* **PROBLEM TO SOLVE**: In the records below, locate the line containing "(551, 145) = (463, 147): purple", then output that line and all later lines exactly, through the last one.

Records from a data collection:

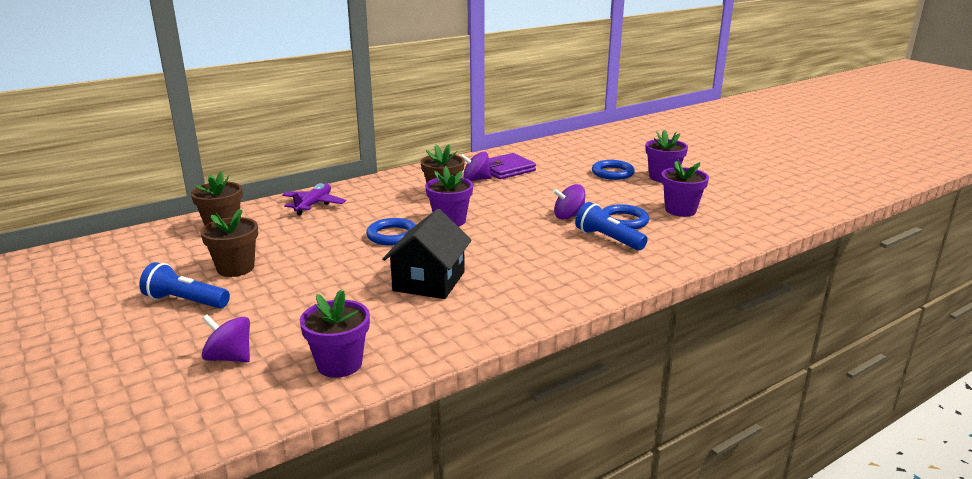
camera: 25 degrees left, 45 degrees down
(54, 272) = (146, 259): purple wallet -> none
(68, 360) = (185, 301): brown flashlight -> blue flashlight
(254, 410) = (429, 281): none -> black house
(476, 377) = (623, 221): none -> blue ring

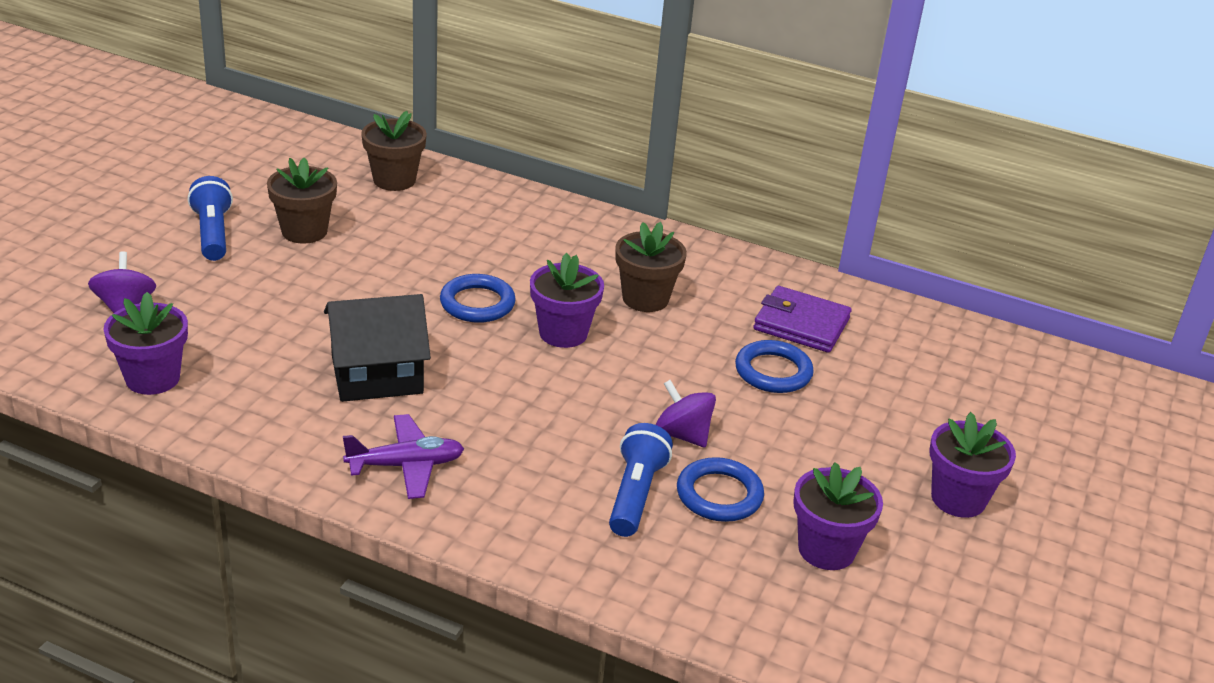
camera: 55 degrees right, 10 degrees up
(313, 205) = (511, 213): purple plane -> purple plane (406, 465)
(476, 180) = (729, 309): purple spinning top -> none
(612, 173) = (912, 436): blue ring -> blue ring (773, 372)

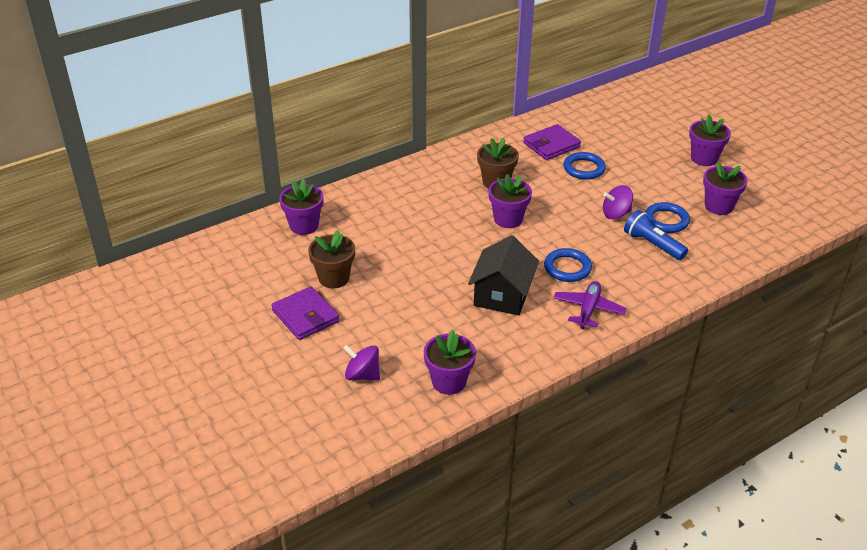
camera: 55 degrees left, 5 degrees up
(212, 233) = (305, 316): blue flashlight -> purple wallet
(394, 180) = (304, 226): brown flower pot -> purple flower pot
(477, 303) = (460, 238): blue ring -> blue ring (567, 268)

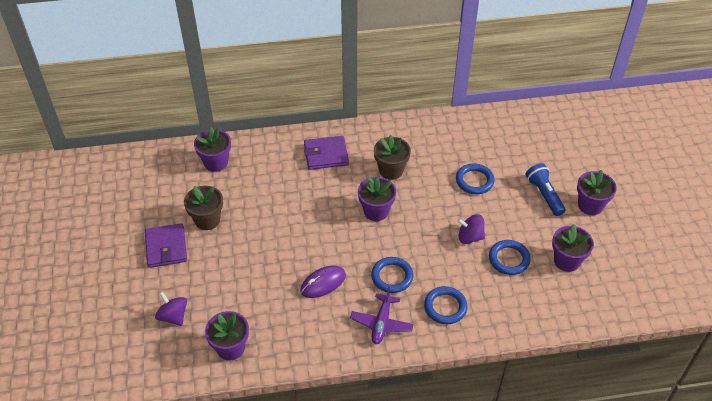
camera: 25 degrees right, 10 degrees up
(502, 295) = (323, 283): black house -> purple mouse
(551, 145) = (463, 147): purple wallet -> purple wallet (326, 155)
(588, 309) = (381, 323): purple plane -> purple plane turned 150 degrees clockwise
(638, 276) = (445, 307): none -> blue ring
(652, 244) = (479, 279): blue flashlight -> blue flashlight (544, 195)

* **OUTPUT FOR THIS EXERCISE**:
(551, 145) = (463, 147): purple wallet -> purple wallet (326, 155)
(588, 309) = (381, 323): purple plane -> purple plane turned 150 degrees clockwise
(638, 276) = (445, 307): none -> blue ring
(652, 244) = (479, 279): blue flashlight -> blue flashlight (544, 195)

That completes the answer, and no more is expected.